• [WORK TASK]:
In the listing below, find the line that contains "none -> orange book [514,357,575,429]" and the line that contains "none -> yellow lemon [951,281,1007,319]". Quote both and every line between them, exactly, and nothing more.

• [THE RECORDS]:
*** Begin section ***

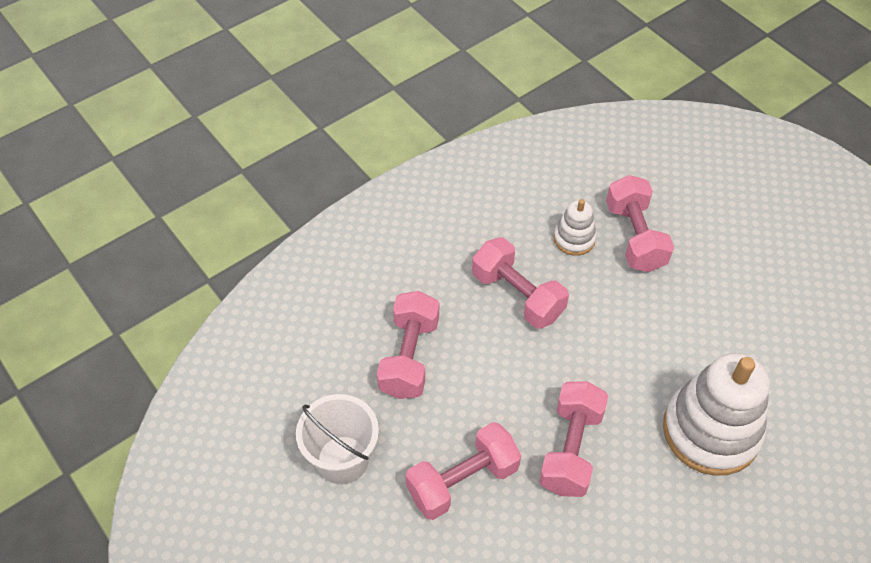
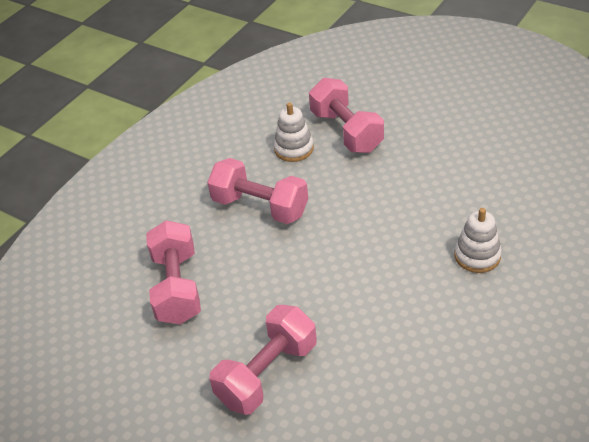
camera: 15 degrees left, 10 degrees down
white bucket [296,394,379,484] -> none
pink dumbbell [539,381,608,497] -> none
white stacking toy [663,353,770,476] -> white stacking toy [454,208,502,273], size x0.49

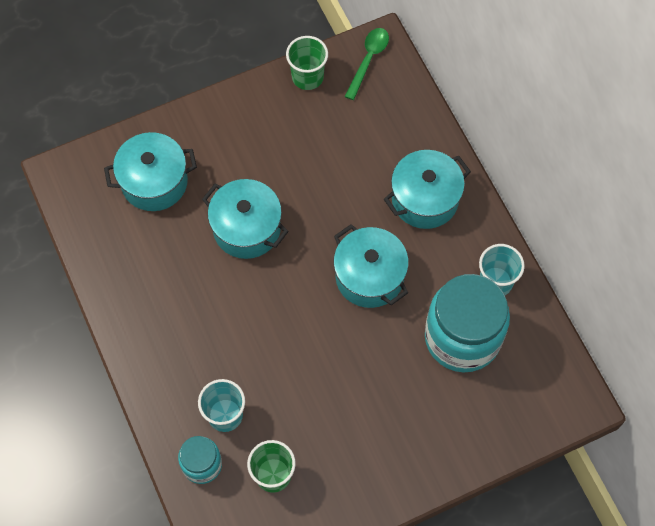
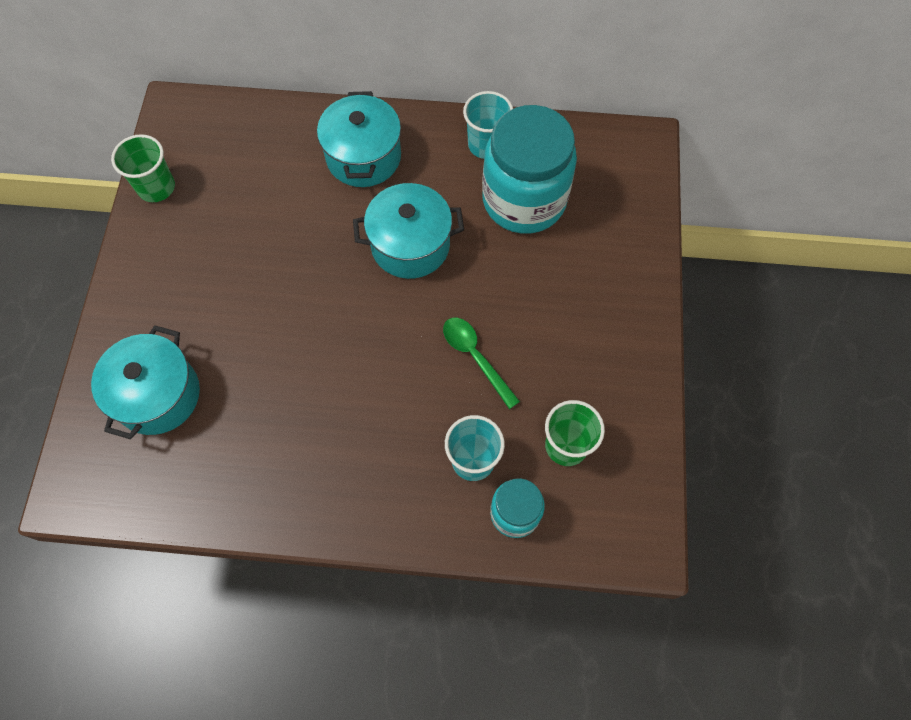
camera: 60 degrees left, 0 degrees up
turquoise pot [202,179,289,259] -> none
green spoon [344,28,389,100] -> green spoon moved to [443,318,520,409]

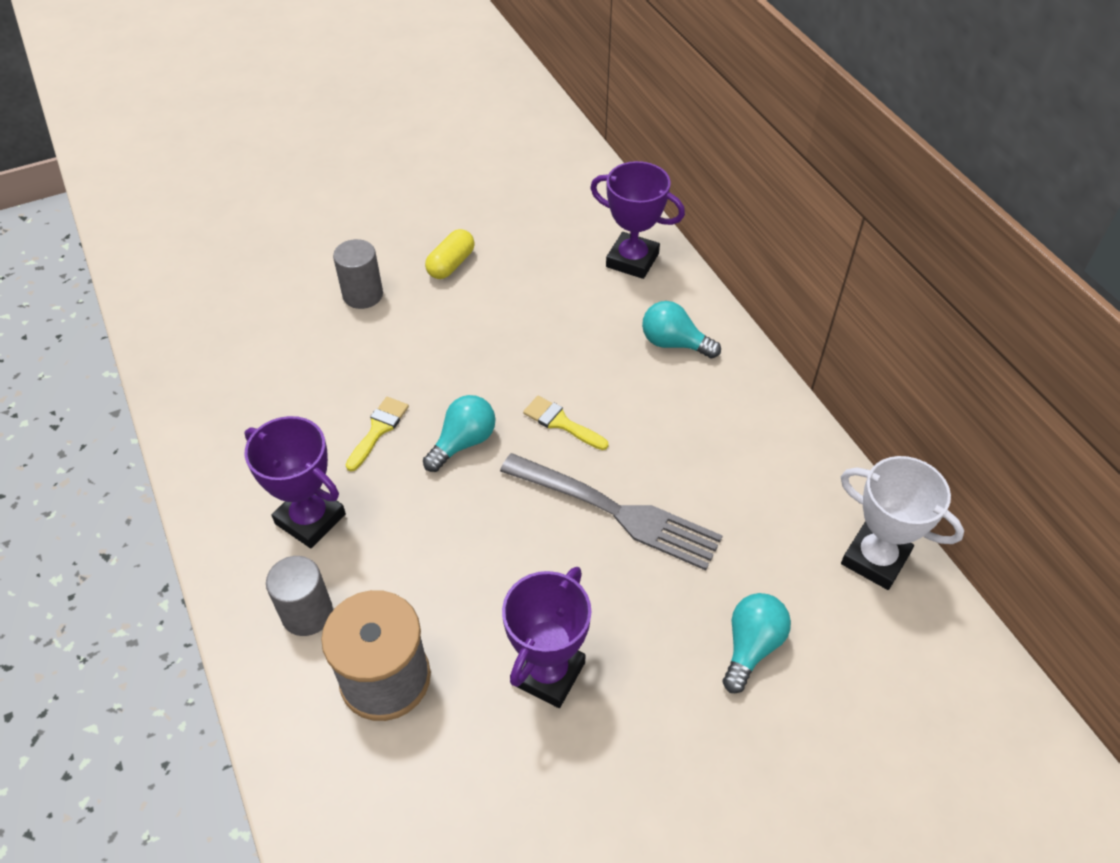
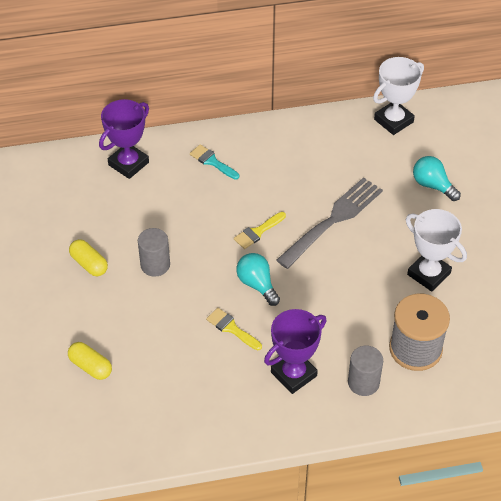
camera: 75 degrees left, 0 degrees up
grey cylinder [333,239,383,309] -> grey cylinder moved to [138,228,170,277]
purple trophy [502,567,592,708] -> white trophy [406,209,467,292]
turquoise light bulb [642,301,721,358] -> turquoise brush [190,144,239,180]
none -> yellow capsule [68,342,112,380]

*** End section ***
*** Begin section ***

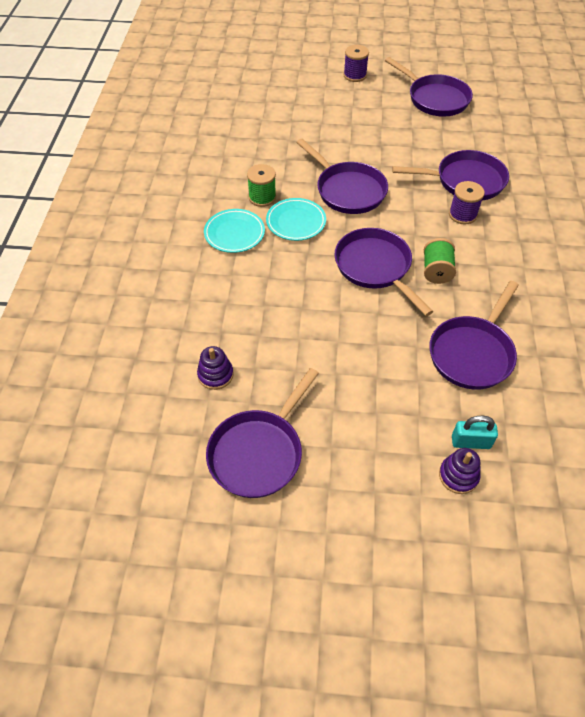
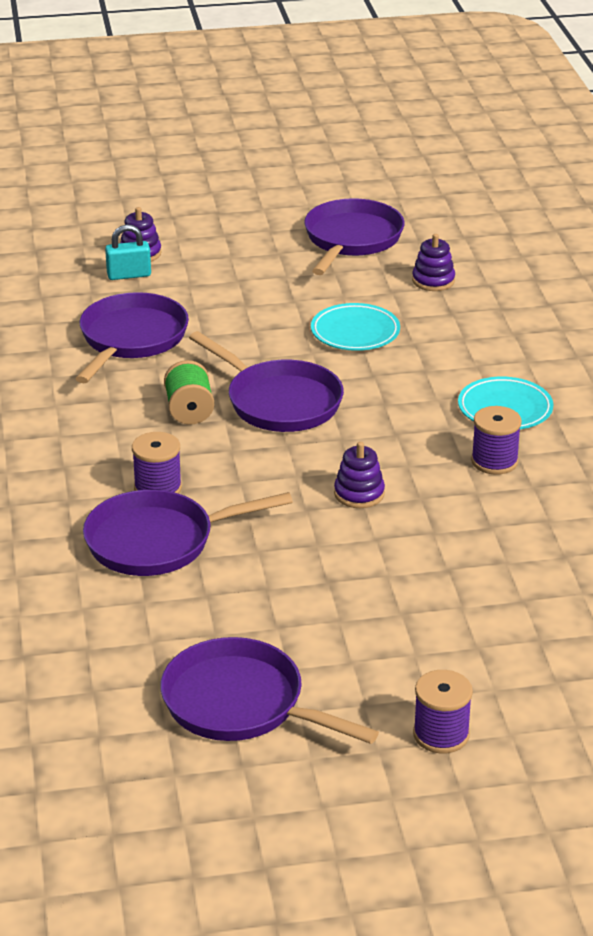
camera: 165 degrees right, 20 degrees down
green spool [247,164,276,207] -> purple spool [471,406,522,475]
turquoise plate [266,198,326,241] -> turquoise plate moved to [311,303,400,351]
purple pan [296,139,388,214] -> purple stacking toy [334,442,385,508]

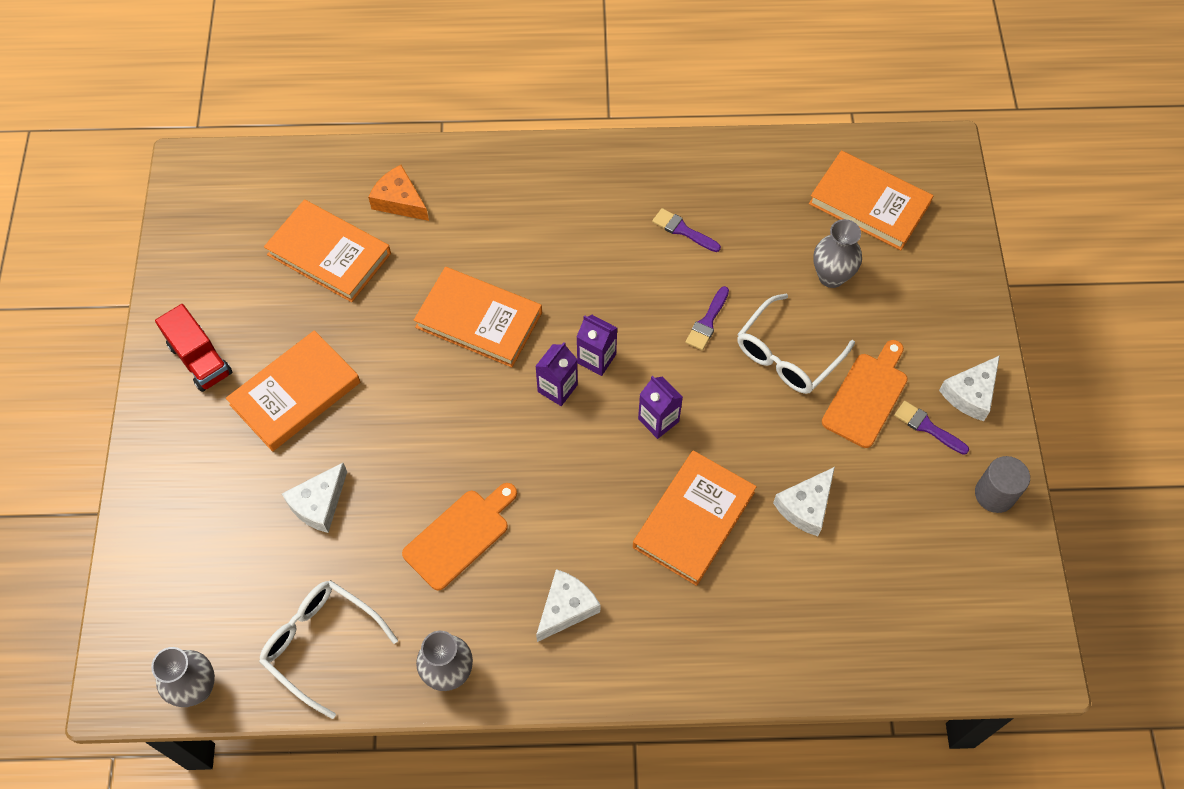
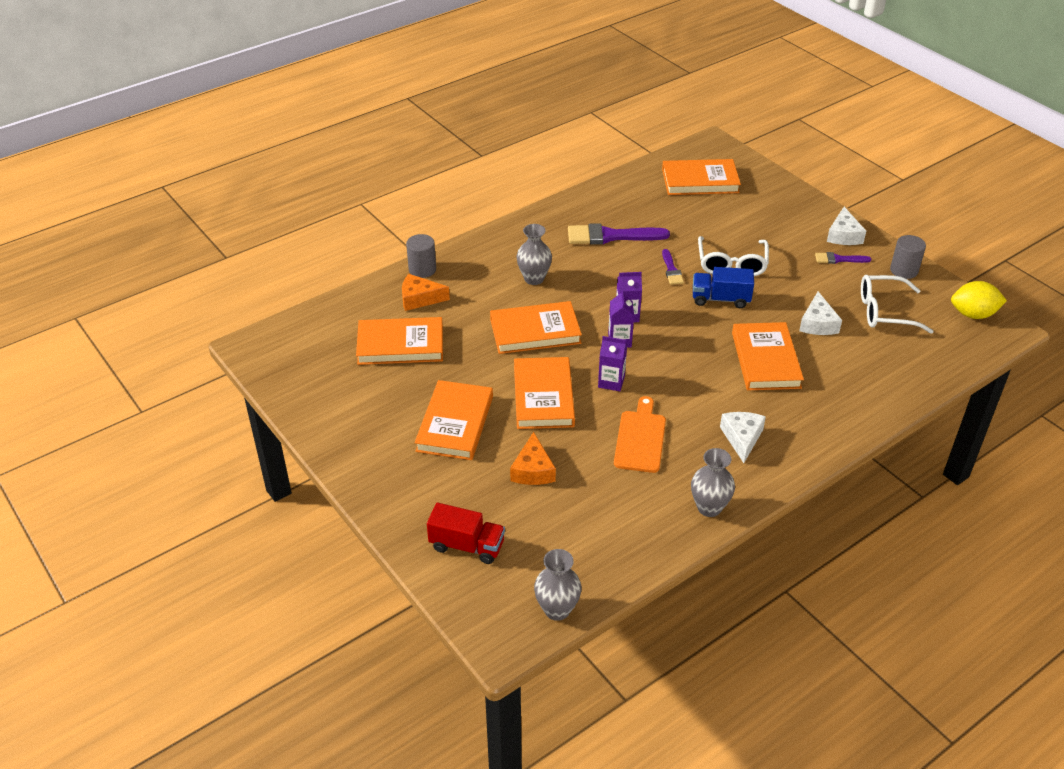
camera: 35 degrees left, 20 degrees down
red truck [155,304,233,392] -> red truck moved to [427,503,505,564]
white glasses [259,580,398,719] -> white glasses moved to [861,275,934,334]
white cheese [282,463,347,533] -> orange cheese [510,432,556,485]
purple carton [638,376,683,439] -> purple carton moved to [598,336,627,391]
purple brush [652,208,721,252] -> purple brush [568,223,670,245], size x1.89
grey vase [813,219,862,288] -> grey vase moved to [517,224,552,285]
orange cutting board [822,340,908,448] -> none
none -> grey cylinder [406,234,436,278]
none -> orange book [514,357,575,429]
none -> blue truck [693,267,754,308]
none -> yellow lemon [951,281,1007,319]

*** End section ***

• [ANSWER TO THIS TASK]:
none -> orange book [514,357,575,429]
none -> blue truck [693,267,754,308]
none -> yellow lemon [951,281,1007,319]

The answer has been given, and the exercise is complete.